▶ **REQUIREMENTS**
Report every line below that holds the word "stained".

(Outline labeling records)
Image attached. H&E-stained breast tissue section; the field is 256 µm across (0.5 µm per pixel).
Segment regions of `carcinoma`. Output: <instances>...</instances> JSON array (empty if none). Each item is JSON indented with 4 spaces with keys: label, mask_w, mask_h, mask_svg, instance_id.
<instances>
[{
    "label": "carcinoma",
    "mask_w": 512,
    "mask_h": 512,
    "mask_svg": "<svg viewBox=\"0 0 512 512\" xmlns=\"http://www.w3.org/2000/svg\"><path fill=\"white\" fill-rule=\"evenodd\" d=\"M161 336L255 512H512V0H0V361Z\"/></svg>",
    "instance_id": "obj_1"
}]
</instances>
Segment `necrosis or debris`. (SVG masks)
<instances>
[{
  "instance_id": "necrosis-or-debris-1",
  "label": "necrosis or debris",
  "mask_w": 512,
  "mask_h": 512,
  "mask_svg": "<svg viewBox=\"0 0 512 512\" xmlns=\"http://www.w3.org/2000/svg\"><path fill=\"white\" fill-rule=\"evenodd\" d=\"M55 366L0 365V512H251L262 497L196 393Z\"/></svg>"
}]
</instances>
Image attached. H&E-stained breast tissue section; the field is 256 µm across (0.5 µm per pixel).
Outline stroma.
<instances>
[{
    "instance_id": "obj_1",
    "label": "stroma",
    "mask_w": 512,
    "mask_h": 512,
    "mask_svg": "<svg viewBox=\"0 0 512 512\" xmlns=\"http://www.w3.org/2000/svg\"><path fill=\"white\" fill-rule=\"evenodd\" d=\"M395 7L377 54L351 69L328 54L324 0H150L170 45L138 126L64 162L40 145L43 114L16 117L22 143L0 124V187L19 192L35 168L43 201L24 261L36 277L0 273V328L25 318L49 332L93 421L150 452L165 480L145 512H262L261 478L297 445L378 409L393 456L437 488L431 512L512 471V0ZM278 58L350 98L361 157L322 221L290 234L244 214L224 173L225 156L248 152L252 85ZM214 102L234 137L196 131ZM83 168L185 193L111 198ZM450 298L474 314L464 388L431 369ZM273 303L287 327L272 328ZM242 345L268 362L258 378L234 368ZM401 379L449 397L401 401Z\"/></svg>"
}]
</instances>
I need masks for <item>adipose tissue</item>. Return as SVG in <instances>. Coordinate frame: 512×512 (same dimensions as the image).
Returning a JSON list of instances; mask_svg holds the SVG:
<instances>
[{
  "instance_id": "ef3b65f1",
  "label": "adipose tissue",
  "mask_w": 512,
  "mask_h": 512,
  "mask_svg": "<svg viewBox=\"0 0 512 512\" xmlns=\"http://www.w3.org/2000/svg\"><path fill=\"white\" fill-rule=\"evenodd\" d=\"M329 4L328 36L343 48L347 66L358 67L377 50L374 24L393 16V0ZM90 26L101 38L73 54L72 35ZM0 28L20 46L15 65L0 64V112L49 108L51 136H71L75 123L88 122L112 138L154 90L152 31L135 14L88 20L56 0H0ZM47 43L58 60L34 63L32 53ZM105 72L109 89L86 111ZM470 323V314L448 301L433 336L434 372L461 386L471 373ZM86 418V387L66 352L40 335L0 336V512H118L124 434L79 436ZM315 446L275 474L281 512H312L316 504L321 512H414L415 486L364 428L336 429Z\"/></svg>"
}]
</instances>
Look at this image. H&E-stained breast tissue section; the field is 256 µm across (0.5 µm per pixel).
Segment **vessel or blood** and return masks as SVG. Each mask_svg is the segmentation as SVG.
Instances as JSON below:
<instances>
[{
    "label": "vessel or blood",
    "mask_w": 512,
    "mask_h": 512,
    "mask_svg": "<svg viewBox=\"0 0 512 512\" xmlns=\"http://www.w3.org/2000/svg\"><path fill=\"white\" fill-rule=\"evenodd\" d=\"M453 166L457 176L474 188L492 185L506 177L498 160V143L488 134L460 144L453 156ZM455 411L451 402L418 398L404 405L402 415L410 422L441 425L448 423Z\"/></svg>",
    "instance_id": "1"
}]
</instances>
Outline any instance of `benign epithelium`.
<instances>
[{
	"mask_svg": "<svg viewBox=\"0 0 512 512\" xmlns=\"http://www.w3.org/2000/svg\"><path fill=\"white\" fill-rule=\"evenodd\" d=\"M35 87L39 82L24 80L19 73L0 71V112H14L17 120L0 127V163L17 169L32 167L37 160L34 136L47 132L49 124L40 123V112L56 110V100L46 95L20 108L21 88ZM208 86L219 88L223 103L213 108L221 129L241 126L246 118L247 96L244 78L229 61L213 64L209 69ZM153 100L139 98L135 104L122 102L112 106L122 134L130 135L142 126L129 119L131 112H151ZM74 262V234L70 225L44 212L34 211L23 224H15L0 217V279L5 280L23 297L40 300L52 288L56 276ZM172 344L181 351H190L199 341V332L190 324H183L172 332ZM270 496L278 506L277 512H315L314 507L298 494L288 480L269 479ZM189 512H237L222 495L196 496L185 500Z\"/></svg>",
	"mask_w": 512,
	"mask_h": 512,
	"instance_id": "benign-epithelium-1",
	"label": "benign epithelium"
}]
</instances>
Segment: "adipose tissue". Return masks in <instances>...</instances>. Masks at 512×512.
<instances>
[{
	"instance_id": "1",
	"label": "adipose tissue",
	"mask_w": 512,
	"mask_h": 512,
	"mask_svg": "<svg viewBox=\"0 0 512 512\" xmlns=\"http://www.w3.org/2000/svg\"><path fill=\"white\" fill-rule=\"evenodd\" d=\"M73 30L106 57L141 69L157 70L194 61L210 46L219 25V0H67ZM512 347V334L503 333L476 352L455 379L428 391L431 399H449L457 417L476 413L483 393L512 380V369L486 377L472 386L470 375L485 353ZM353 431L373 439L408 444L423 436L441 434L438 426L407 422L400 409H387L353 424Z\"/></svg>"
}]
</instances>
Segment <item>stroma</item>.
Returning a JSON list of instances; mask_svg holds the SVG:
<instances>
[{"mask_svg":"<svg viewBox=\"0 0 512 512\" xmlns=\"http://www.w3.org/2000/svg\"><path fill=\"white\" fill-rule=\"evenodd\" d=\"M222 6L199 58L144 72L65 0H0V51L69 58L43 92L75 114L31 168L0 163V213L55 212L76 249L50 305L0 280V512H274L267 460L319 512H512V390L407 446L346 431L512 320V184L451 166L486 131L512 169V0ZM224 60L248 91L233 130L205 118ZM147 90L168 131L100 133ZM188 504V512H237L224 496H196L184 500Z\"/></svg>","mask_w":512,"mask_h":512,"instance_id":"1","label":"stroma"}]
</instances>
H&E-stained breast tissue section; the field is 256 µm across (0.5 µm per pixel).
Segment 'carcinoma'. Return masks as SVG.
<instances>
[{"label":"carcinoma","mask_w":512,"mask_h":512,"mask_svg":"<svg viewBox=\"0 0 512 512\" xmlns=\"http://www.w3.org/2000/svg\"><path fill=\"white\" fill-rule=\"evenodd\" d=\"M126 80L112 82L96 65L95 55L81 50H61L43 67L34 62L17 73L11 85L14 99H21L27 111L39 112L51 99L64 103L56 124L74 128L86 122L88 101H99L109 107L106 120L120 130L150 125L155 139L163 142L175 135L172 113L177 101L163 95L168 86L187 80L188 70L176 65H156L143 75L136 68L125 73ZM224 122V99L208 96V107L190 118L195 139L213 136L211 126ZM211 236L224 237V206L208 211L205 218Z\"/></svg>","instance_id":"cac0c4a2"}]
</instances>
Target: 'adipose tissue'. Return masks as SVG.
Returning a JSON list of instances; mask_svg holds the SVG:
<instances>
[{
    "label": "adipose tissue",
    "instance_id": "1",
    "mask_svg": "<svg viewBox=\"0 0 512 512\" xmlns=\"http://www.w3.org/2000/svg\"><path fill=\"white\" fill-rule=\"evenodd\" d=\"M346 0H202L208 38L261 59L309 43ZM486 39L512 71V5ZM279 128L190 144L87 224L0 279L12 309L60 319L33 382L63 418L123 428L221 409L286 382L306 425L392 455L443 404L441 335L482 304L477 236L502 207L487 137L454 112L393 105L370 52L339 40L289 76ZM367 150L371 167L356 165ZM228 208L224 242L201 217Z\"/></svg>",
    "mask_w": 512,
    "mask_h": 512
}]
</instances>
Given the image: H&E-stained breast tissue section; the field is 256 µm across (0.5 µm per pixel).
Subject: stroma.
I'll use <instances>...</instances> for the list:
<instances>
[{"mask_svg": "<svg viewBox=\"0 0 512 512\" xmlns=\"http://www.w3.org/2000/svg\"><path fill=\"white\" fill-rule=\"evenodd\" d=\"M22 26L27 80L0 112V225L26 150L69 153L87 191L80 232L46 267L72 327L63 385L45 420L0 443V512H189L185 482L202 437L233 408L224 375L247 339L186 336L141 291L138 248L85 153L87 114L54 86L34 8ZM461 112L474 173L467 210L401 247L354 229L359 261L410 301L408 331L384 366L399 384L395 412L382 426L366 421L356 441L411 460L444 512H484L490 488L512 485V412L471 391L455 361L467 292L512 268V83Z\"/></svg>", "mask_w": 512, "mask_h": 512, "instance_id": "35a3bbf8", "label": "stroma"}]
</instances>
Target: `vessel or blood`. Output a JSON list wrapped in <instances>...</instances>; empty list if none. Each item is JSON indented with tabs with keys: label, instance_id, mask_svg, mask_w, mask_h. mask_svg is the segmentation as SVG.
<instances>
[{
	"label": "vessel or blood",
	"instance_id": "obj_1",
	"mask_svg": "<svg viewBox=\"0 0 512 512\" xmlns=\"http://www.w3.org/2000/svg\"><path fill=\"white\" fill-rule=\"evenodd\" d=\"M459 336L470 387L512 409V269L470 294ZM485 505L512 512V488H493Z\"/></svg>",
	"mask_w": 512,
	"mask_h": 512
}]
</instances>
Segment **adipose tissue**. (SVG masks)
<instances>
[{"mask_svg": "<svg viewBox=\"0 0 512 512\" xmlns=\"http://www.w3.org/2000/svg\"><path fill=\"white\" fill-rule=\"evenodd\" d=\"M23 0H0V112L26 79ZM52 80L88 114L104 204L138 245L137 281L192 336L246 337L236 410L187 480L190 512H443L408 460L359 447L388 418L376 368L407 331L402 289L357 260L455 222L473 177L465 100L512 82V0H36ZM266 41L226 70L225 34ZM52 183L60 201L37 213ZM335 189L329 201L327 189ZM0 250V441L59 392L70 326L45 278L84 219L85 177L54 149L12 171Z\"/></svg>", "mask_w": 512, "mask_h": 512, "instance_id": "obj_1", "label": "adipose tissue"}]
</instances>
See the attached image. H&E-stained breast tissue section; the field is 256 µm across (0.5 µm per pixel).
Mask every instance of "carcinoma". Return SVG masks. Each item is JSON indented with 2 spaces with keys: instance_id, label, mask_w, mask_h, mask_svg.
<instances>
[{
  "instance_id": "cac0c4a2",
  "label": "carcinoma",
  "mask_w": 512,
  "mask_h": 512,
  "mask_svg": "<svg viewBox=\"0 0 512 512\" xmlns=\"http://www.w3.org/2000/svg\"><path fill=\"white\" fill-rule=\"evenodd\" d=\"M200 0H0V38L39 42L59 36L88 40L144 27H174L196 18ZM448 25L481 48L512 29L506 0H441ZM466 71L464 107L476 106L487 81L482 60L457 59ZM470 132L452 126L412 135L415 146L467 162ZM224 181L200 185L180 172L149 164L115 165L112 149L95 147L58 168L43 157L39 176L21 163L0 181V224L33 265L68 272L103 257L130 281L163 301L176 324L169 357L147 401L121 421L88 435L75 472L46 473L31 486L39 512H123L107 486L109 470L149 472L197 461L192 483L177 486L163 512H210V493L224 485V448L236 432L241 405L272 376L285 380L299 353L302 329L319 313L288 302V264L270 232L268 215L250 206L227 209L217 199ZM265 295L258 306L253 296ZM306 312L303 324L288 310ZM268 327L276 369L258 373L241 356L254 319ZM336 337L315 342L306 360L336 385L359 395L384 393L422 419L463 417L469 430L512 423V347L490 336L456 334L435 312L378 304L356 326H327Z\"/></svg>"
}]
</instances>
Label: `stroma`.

▶ **RESPONSE TO THE TASK**
Image attached. H&E-stained breast tissue section; the field is 256 µm across (0.5 µm per pixel).
Image attached. H&E-stained breast tissue section; the field is 256 µm across (0.5 µm per pixel).
Look at this image. H&E-stained breast tissue section; the field is 256 µm across (0.5 µm per pixel).
H&E-stained breast tissue section; the field is 256 µm across (0.5 µm per pixel).
Given the image: H&E-stained breast tissue section; the field is 256 µm across (0.5 µm per pixel).
See the attached image. H&E-stained breast tissue section; the field is 256 µm across (0.5 µm per pixel).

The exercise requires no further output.